YOUR TASK:
Please tally the lines in the records that include the word "square" and answer with the bare number.

Content starts

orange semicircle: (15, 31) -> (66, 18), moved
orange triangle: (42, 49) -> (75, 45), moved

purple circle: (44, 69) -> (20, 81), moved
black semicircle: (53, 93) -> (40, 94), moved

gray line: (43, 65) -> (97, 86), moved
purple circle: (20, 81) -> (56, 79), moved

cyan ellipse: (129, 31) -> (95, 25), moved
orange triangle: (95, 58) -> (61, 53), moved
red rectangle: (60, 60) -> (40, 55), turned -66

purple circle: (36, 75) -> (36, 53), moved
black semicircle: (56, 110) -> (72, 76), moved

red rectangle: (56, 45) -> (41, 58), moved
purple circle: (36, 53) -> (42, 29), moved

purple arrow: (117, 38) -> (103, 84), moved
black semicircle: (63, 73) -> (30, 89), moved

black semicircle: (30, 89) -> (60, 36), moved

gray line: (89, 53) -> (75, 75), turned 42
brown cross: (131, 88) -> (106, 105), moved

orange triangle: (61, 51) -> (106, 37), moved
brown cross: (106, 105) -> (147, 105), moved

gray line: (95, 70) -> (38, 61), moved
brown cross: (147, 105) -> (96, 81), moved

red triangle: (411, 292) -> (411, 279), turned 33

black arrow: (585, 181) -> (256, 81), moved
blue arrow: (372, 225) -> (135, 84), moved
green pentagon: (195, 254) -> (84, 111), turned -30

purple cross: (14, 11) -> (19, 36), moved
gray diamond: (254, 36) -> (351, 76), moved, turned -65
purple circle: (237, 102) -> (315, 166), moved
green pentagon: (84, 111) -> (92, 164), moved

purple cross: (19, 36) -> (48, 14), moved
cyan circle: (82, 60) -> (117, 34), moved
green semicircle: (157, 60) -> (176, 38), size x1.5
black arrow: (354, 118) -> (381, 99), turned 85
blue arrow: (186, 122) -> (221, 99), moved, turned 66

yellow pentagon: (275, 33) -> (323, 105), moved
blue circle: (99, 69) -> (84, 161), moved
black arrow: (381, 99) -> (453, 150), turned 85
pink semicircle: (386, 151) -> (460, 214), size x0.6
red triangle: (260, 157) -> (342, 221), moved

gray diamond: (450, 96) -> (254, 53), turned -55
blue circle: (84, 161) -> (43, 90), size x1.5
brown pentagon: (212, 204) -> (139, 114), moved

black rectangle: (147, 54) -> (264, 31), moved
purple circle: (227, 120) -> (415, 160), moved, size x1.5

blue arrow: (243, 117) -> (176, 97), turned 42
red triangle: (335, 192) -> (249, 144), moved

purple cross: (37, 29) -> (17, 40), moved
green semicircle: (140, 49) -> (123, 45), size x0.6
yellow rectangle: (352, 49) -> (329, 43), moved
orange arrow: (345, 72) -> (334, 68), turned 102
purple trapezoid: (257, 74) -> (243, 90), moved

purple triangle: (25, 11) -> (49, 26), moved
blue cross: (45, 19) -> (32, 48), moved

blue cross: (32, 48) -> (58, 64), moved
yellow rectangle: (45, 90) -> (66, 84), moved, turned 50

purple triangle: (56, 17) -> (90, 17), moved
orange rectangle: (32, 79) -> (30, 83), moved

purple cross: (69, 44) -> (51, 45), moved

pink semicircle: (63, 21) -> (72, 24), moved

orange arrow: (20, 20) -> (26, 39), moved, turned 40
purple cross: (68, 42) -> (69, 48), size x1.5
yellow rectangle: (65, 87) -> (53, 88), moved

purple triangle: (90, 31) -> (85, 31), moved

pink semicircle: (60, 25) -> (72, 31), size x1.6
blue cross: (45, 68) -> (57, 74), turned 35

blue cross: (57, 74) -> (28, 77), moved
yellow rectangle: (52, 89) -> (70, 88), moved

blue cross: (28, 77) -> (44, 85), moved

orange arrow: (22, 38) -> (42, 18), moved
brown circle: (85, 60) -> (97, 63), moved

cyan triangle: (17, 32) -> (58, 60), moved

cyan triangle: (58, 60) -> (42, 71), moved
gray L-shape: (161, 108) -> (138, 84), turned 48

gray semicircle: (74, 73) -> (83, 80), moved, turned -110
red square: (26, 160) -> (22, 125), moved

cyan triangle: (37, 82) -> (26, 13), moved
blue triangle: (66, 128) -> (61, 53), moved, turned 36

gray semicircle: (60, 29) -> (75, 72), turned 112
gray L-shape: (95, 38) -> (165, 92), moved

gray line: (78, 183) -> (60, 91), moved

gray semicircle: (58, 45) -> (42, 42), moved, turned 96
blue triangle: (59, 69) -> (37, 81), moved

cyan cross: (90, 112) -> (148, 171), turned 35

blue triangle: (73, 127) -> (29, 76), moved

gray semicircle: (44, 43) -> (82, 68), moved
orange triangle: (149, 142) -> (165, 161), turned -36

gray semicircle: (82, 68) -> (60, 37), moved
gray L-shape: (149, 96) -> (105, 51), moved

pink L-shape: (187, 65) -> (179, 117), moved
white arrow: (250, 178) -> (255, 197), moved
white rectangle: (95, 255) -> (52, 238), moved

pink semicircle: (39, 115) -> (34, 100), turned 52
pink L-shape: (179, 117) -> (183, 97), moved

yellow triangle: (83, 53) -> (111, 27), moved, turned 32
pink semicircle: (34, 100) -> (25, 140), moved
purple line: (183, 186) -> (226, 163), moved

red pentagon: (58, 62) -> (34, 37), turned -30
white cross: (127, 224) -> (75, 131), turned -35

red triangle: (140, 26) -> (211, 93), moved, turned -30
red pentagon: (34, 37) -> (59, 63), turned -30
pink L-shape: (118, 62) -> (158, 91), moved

Content ends
Content starts

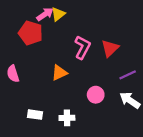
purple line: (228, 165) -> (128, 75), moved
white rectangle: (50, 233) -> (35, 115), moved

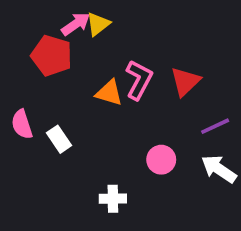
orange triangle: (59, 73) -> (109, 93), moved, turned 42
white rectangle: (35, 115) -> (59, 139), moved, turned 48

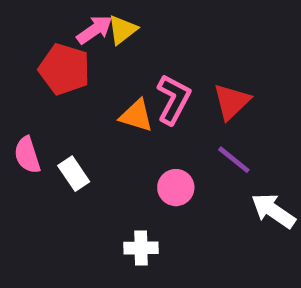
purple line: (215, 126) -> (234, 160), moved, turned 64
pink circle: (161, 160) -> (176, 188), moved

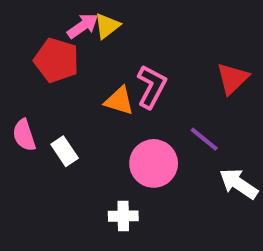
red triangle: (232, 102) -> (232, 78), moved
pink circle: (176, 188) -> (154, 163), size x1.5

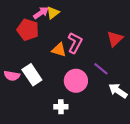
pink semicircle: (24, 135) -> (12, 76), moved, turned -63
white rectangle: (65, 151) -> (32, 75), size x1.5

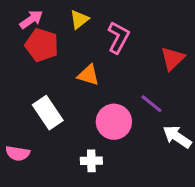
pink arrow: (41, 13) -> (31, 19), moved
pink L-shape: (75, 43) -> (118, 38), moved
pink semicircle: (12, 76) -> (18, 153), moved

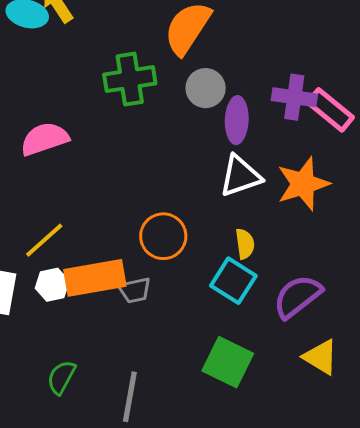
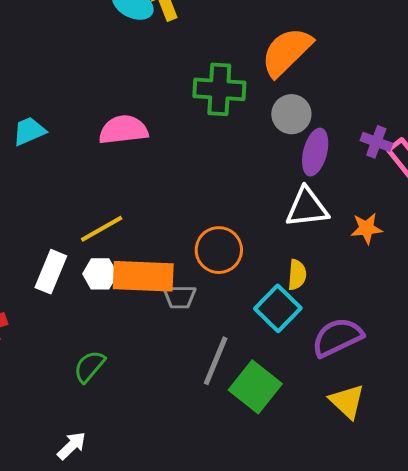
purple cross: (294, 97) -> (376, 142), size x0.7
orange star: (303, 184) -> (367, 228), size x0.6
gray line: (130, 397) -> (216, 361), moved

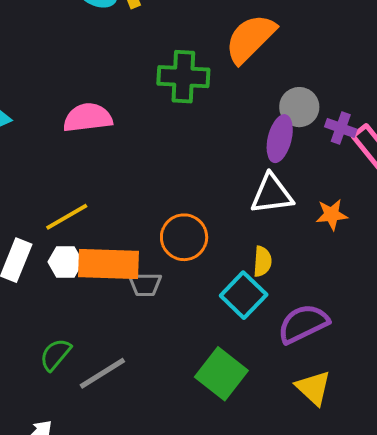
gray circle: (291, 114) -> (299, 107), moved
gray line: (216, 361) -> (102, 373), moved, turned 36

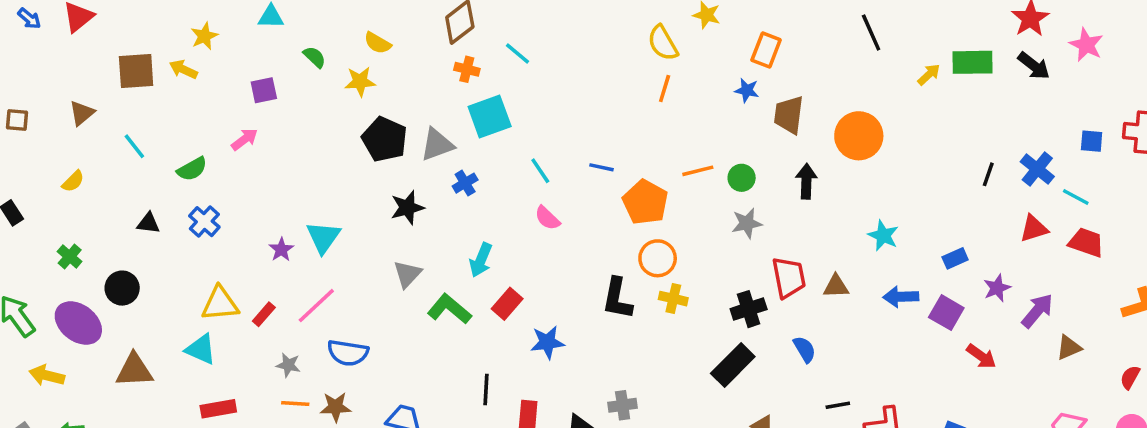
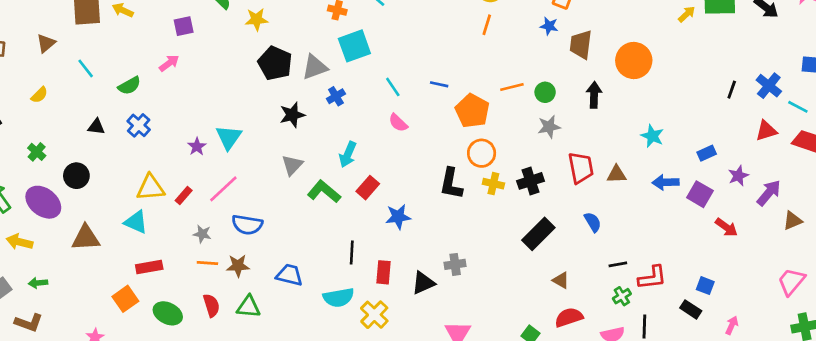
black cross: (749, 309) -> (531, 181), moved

Content ends
Content starts

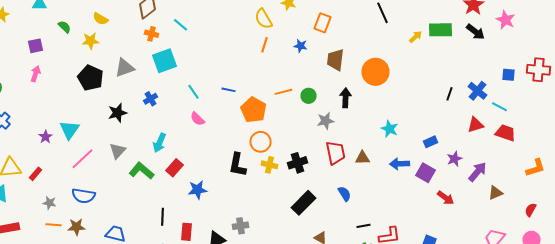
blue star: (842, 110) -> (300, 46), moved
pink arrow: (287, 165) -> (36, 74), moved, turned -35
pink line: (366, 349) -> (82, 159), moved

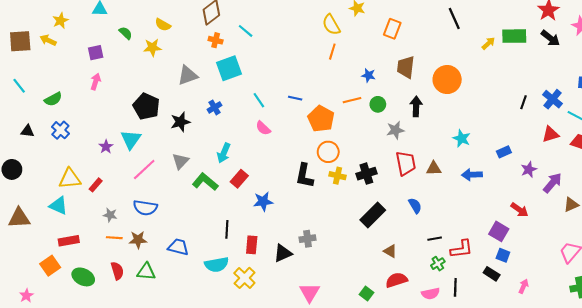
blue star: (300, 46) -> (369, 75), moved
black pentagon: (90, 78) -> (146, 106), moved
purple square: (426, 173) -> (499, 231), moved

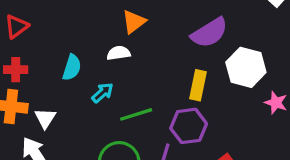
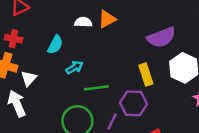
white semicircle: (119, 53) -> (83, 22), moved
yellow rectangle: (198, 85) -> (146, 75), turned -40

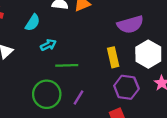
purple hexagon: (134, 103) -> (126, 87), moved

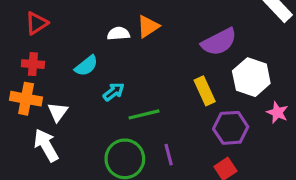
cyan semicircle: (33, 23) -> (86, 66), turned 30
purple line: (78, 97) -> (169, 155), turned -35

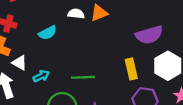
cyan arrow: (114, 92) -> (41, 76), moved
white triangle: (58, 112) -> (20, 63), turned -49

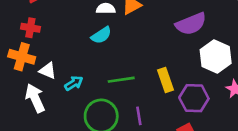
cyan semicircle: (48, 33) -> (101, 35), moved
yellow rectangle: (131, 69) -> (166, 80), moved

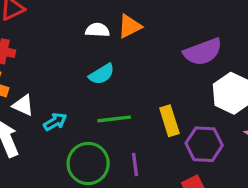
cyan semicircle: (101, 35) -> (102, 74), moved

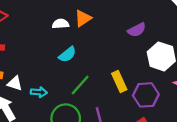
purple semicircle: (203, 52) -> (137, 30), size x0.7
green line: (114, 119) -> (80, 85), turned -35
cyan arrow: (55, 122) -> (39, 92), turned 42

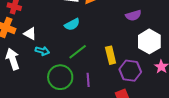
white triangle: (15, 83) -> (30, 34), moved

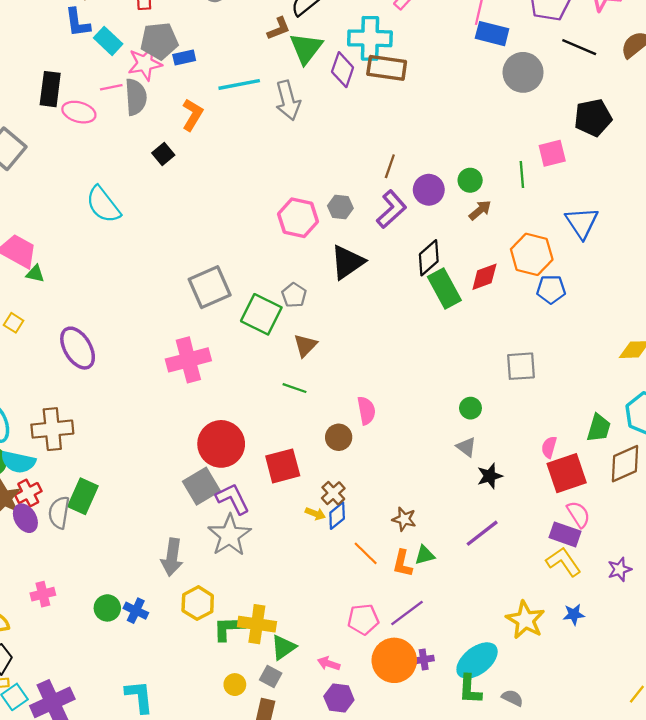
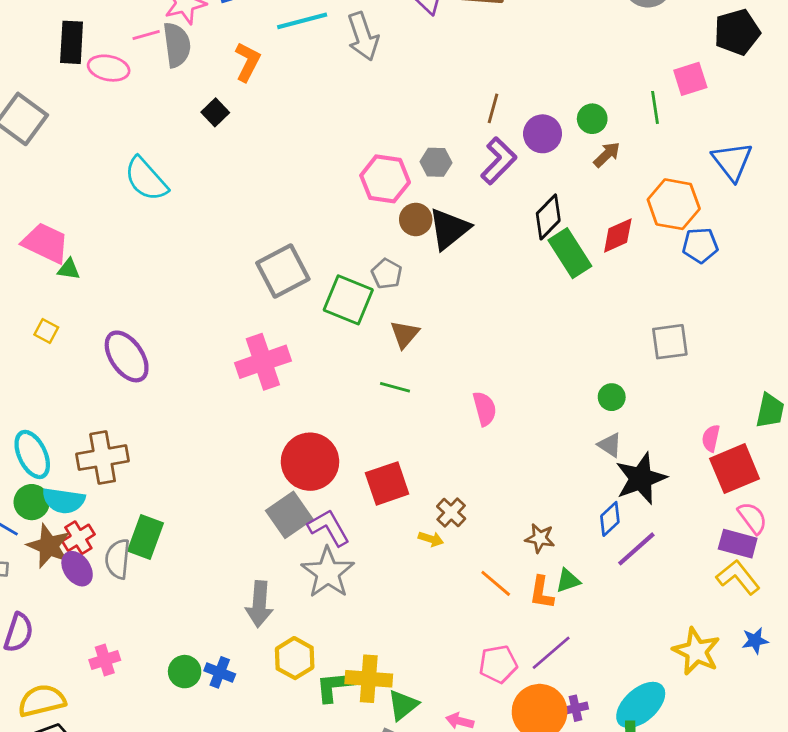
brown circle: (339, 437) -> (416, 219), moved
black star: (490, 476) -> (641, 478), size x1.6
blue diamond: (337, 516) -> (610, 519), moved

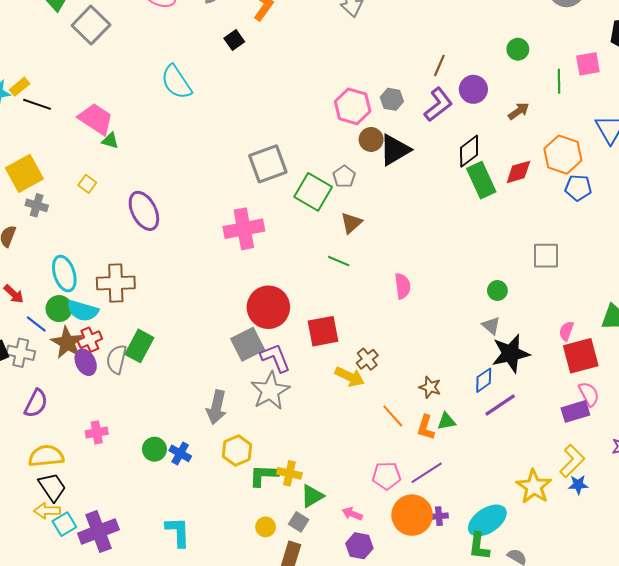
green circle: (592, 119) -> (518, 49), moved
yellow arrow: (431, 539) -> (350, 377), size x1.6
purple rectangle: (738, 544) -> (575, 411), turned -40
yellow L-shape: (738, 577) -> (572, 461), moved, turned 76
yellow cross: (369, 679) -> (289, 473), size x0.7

Content ends

EXERCISE RESULT:
2